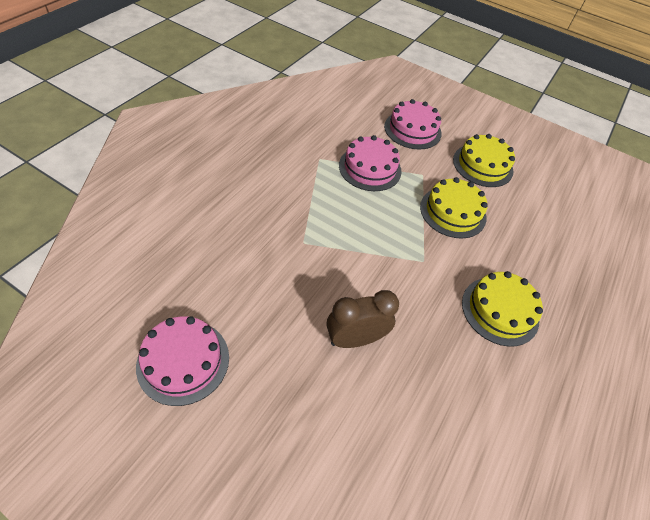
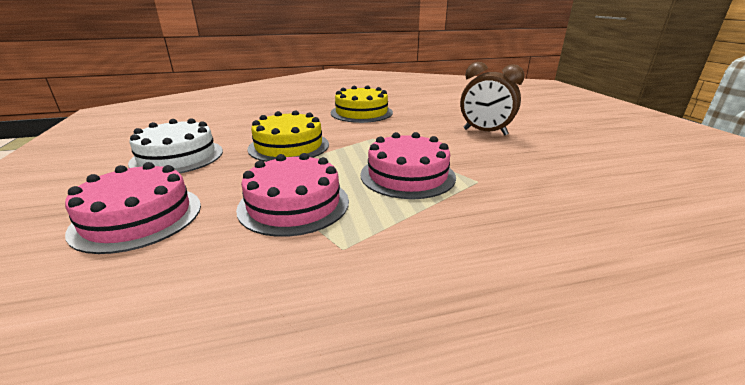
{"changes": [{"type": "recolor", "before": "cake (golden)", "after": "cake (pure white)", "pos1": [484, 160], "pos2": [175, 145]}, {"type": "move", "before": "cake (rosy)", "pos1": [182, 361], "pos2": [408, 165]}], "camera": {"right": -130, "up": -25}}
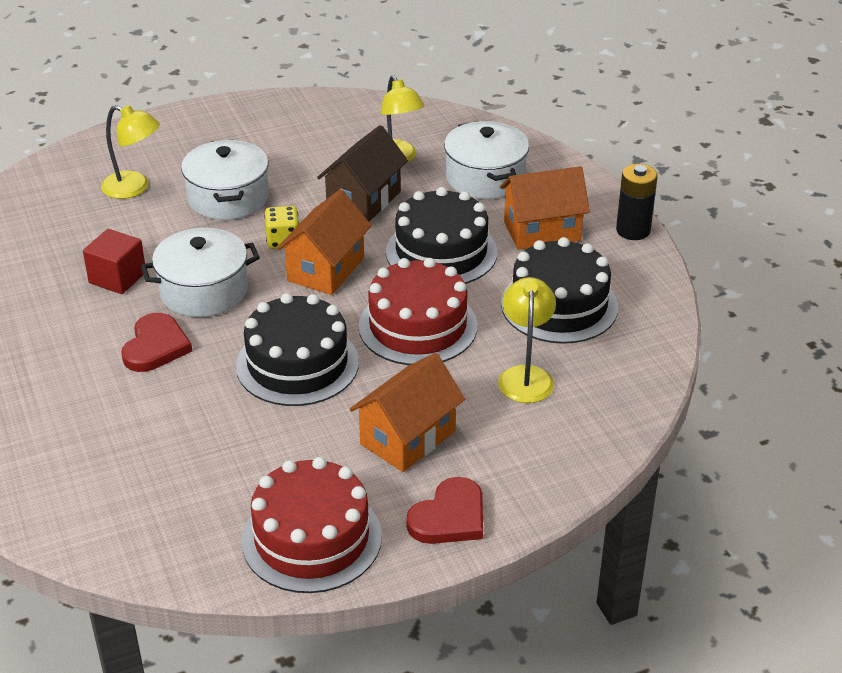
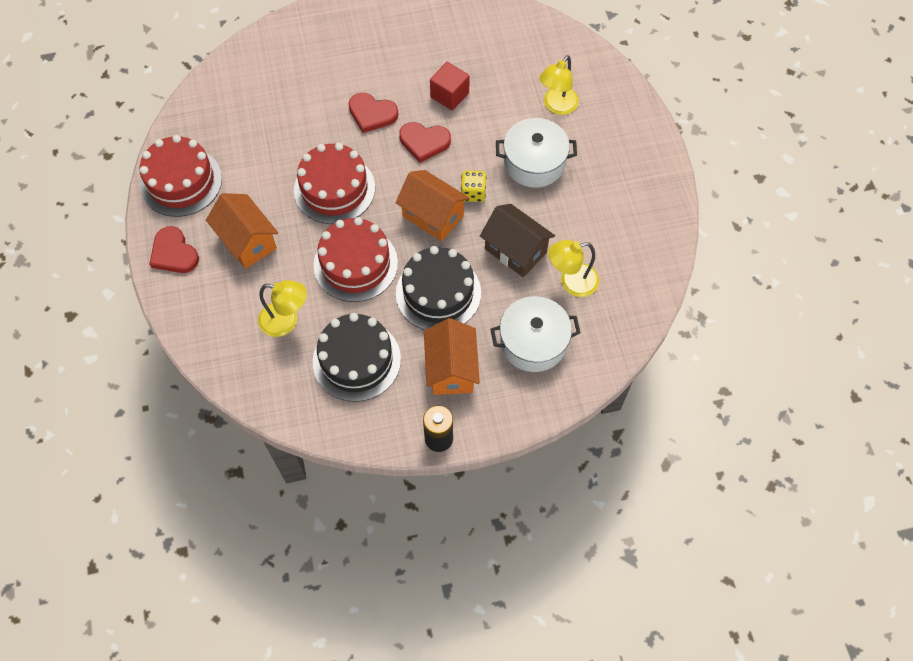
{"changes": [{"type": "recolor", "before": "cake (jet-black)", "after": "cake (crimson)", "pos1": [297, 349], "pos2": [334, 183]}, {"type": "replace", "before": "cooking pot (pure white)", "after": "love heart (crimson)", "pos1": [200, 272], "pos2": [425, 142]}], "camera": {"right": 100, "up": 25}}
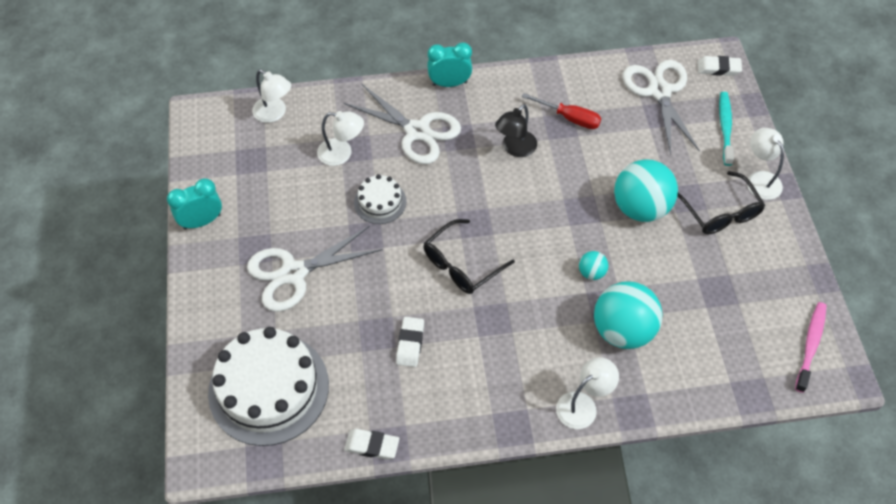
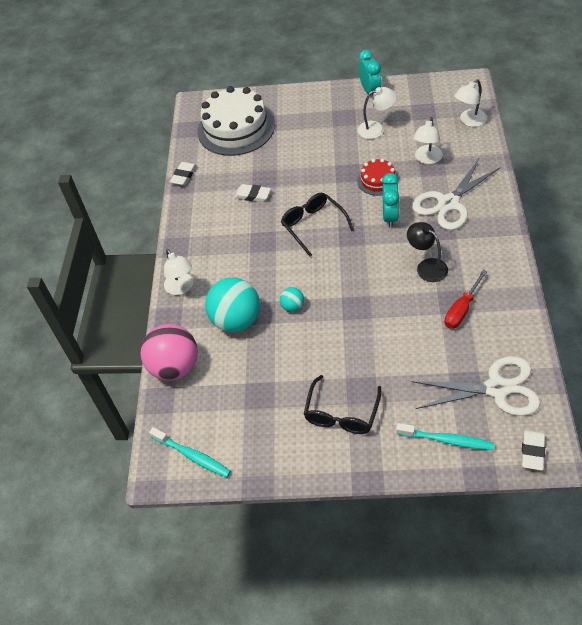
{"changes": [{"type": "insert", "after": "ball (rosy)", "pos2": [169, 352]}, {"type": "recolor", "before": "dental brush (rosy)", "after": "dental brush (turquoise)", "pos1": [811, 347], "pos2": [190, 452]}, {"type": "rotate", "before": "glasses (jet-black)", "pos1": [721, 202], "pos2": [342, 404], "turn": -60}, {"type": "move", "before": "reading lamp (pure white)", "pos1": [765, 164], "pos2": [377, 113]}, {"type": "recolor", "before": "cake (pure white)", "after": "cake (crimson)", "pos1": [380, 199], "pos2": [378, 177]}, {"type": "move", "before": "bedside clock (turquoise)", "pos1": [449, 64], "pos2": [391, 200]}, {"type": "delete", "before": "shears (pure white)", "pos1": [315, 269]}, {"type": "delete", "before": "ball (turquoise)", "pos1": [646, 190]}], "camera": {"right": 105, "up": -5}}
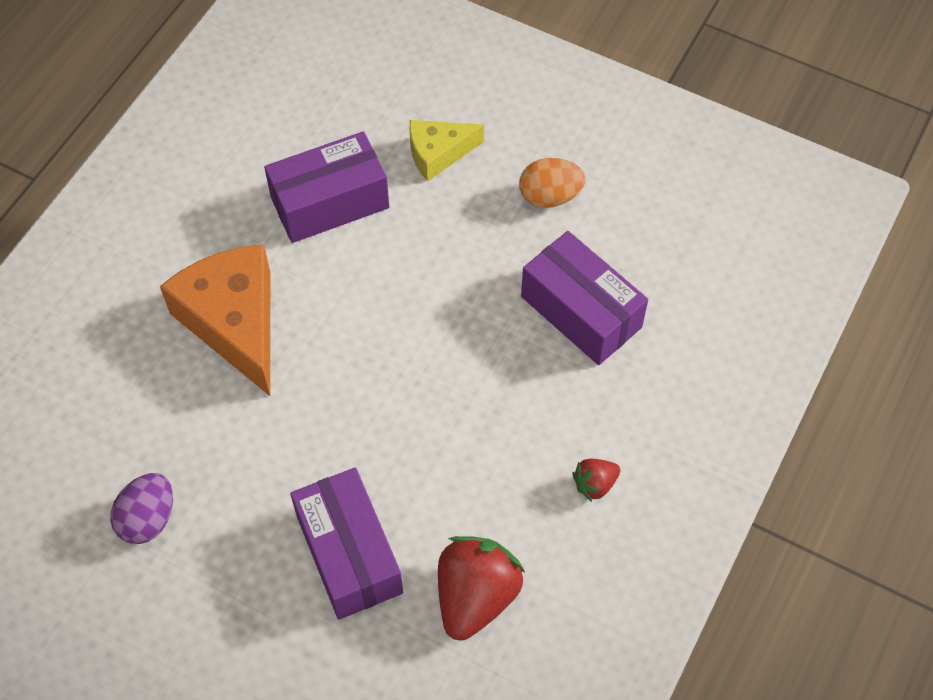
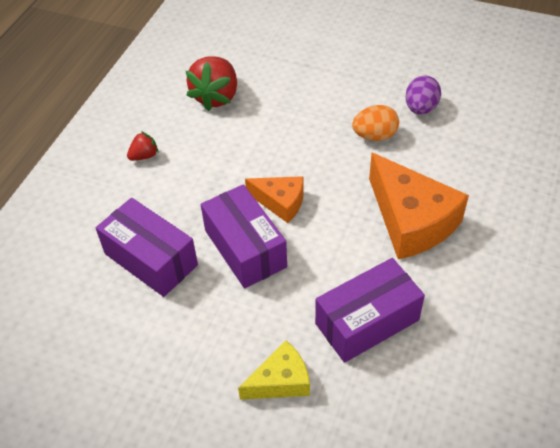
{"changes": [{"type": "move", "before": "package (royal purple)", "pos1": [346, 544], "pos2": [244, 236]}, {"type": "insert", "after": "cheese wedge (orange)", "pos2": [274, 199]}, {"type": "move", "before": "egg shape (orange)", "pos1": [552, 183], "pos2": [375, 123]}], "camera": {"right": 175, "up": -10}}
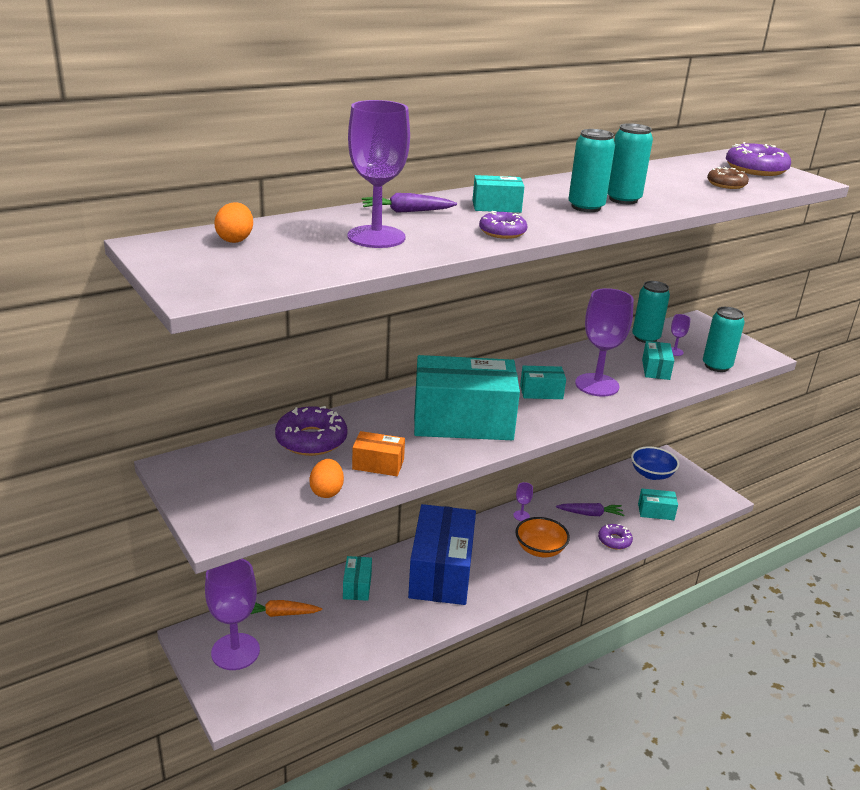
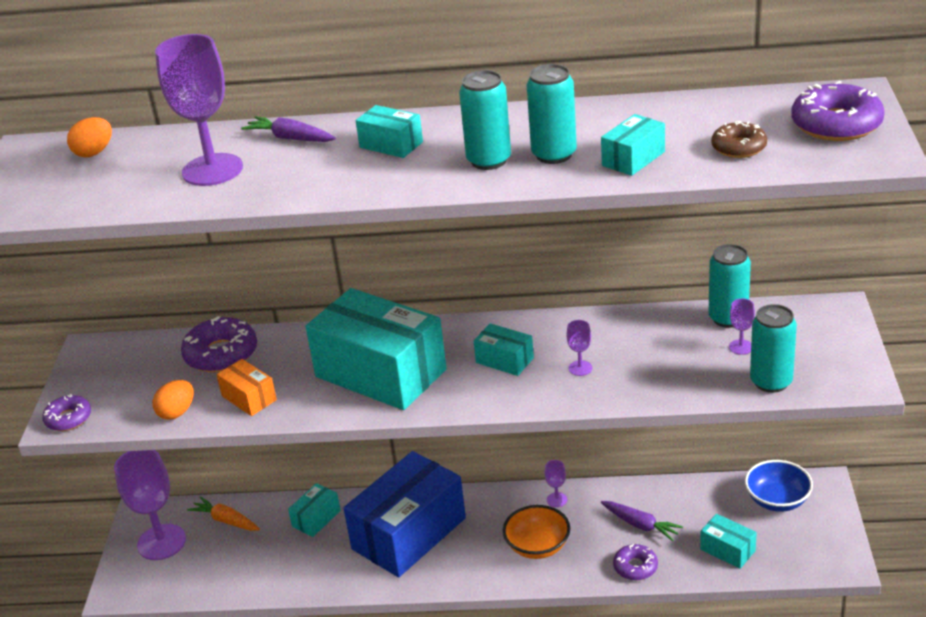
{"changes": [{"type": "move", "before": "glazed donut (royal purple)", "pos1": [503, 225], "pos2": [66, 412]}, {"type": "resize", "before": "goblet (royal purple)", "pos1": [604, 342], "pos2": [579, 348], "scale": 0.43}, {"type": "move", "before": "package (turquoise)", "pos1": [658, 360], "pos2": [633, 145]}], "camera": {"right": 40, "up": 5}}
___
> Problem requirements: The data must be printed exactly, image-free.

> Result:
{"changes": [{"type": "recolor", "before": "cake (golden)", "after": "cake (pure white)", "pos1": [484, 160], "pos2": [175, 145]}, {"type": "move", "before": "cake (rosy)", "pos1": [182, 361], "pos2": [408, 165]}], "camera": {"right": -130, "up": -25}}
{"changes": [{"type": "recolor", "before": "cake (jet-black)", "after": "cake (crimson)", "pos1": [297, 349], "pos2": [334, 183]}, {"type": "replace", "before": "cooking pot (pure white)", "after": "love heart (crimson)", "pos1": [200, 272], "pos2": [425, 142]}], "camera": {"right": 100, "up": 25}}
{"changes": [{"type": "insert", "after": "ball (rosy)", "pos2": [169, 352]}, {"type": "recolor", "before": "dental brush (rosy)", "after": "dental brush (turquoise)", "pos1": [811, 347], "pos2": [190, 452]}, {"type": "rotate", "before": "glasses (jet-black)", "pos1": [721, 202], "pos2": [342, 404], "turn": -60}, {"type": "move", "before": "reading lamp (pure white)", "pos1": [765, 164], "pos2": [377, 113]}, {"type": "recolor", "before": "cake (pure white)", "after": "cake (crimson)", "pos1": [380, 199], "pos2": [378, 177]}, {"type": "move", "before": "bedside clock (turquoise)", "pos1": [449, 64], "pos2": [391, 200]}, {"type": "delete", "before": "shears (pure white)", "pos1": [315, 269]}, {"type": "delete", "before": "ball (turquoise)", "pos1": [646, 190]}], "camera": {"right": 105, "up": -5}}
{"changes": [{"type": "move", "before": "package (royal purple)", "pos1": [346, 544], "pos2": [244, 236]}, {"type": "insert", "after": "cheese wedge (orange)", "pos2": [274, 199]}, {"type": "move", "before": "egg shape (orange)", "pos1": [552, 183], "pos2": [375, 123]}], "camera": {"right": 175, "up": -10}}
{"changes": [{"type": "move", "before": "glazed donut (royal purple)", "pos1": [503, 225], "pos2": [66, 412]}, {"type": "resize", "before": "goblet (royal purple)", "pos1": [604, 342], "pos2": [579, 348], "scale": 0.43}, {"type": "move", "before": "package (turquoise)", "pos1": [658, 360], "pos2": [633, 145]}], "camera": {"right": 40, "up": 5}}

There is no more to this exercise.